------ Record excerpts ------
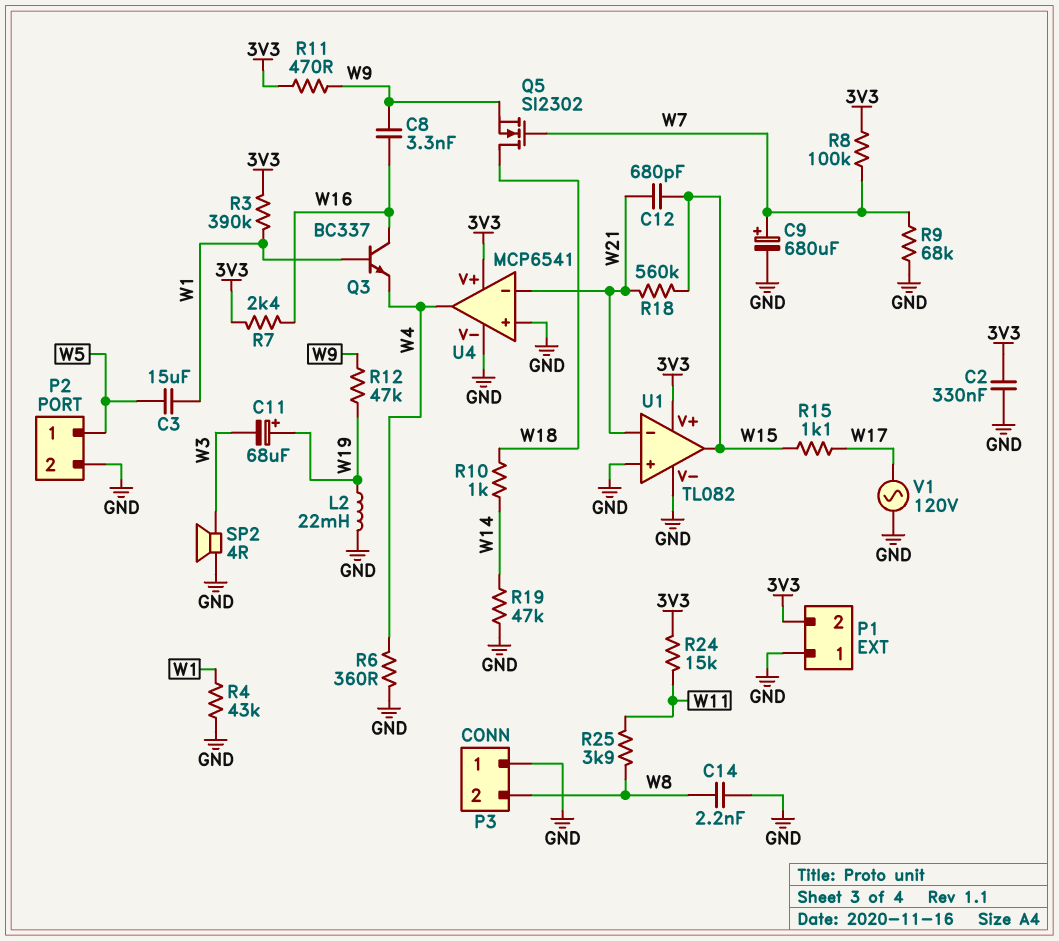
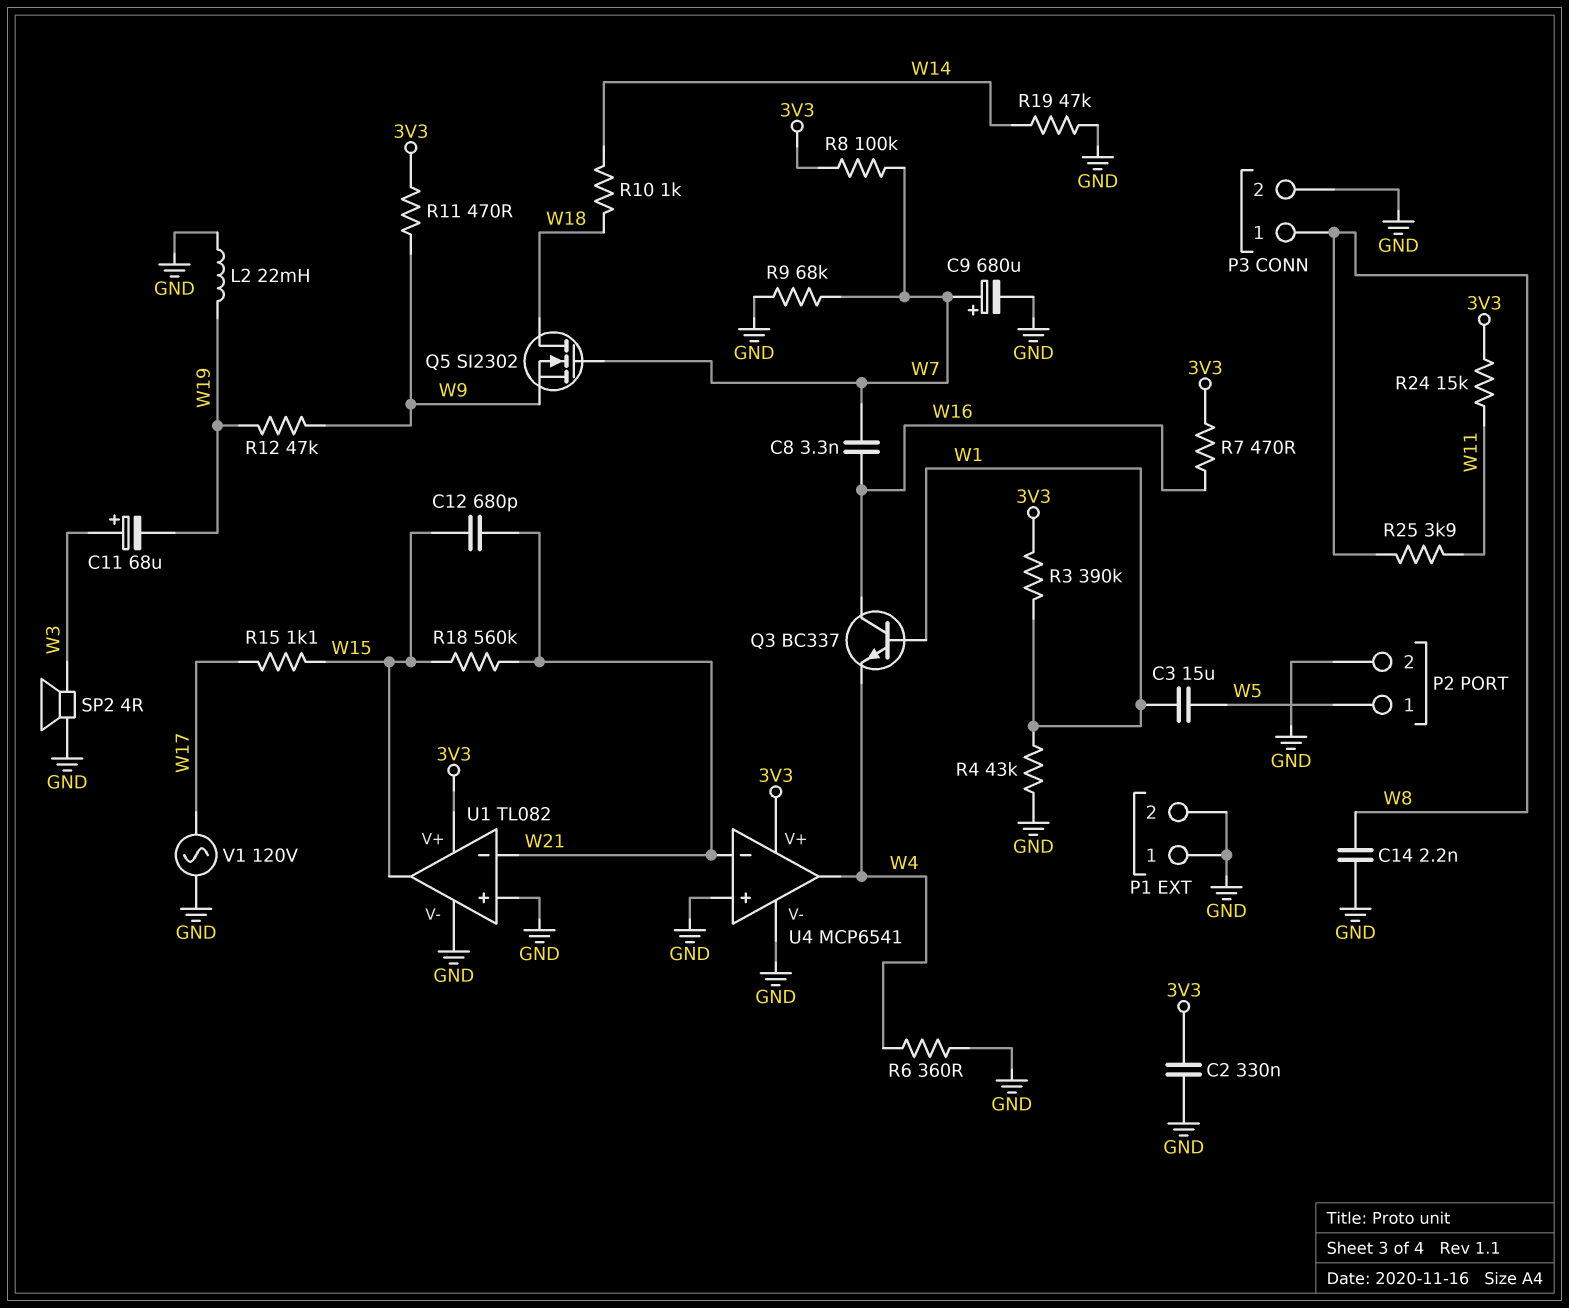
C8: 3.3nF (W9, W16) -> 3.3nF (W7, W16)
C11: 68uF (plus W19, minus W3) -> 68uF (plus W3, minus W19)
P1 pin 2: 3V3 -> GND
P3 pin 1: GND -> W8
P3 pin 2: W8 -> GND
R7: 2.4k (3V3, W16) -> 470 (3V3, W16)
------
■ **What the task asks**:
Return the records exactly. Don't carry the pictures over.

■ **Task answer**:
C8: 3.3nF (W9, W16) -> 3.3nF (W7, W16)
C11: 68uF (plus W19, minus W3) -> 68uF (plus W3, minus W19)
P1 pin 2: 3V3 -> GND
P3 pin 1: GND -> W8
P3 pin 2: W8 -> GND
R7: 2.4k (3V3, W16) -> 470 (3V3, W16)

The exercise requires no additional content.